-------- THE INPUT --------

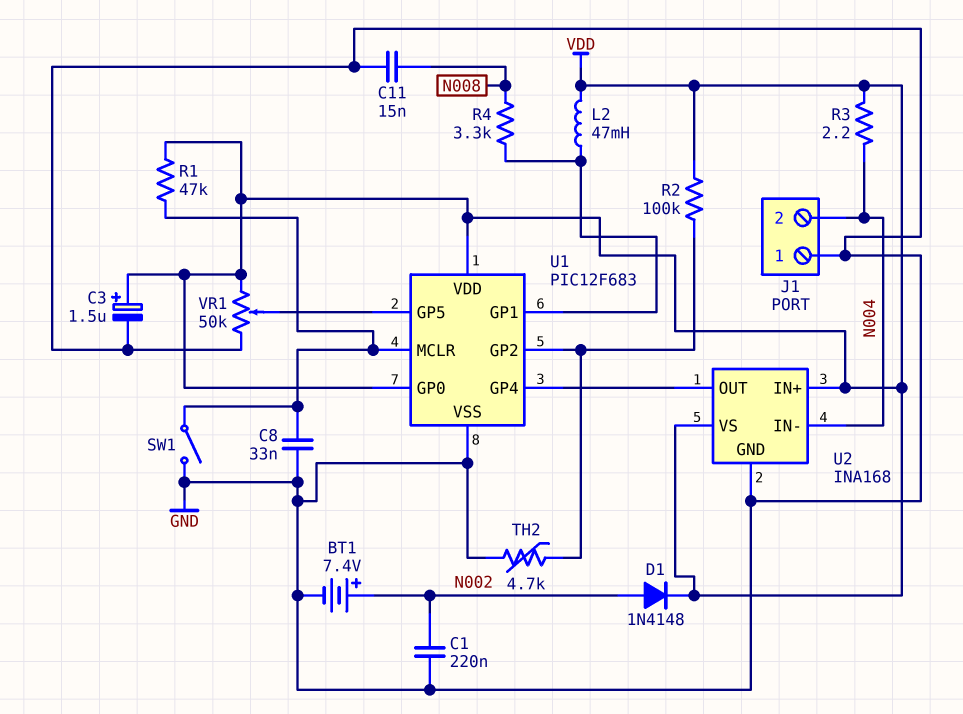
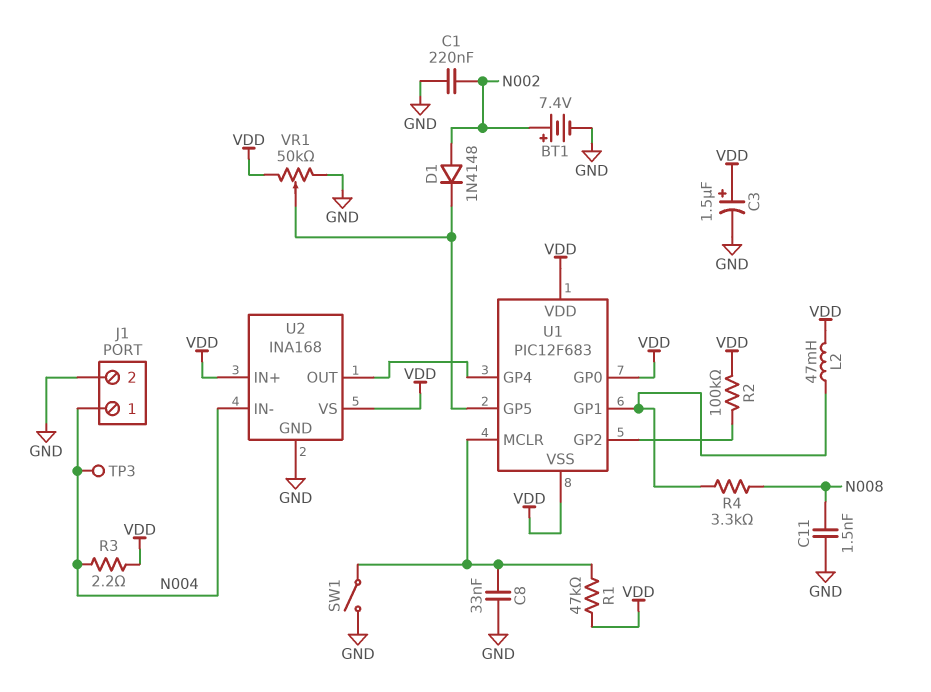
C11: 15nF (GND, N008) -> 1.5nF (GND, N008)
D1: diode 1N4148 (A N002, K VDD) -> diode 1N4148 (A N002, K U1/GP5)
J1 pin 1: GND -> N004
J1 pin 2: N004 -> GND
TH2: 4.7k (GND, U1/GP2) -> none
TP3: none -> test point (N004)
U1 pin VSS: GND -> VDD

--------
-------- THE INPUT --------

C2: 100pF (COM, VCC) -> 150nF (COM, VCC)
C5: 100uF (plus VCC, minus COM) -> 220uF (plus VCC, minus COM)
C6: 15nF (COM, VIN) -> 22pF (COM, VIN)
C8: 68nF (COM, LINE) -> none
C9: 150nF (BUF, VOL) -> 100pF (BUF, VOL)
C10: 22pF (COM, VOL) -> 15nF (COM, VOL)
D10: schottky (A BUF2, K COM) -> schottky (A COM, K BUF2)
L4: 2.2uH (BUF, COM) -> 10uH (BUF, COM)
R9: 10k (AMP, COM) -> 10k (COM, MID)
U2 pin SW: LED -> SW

--------

### WORK INSTRUCTIONS:
Copy each line above where the string "none" occurs.

### EXERCISE RESULT:
TH2: 4.7k (GND, U1/GP2) -> none
TP3: none -> test point (N004)
C8: 68nF (COM, LINE) -> none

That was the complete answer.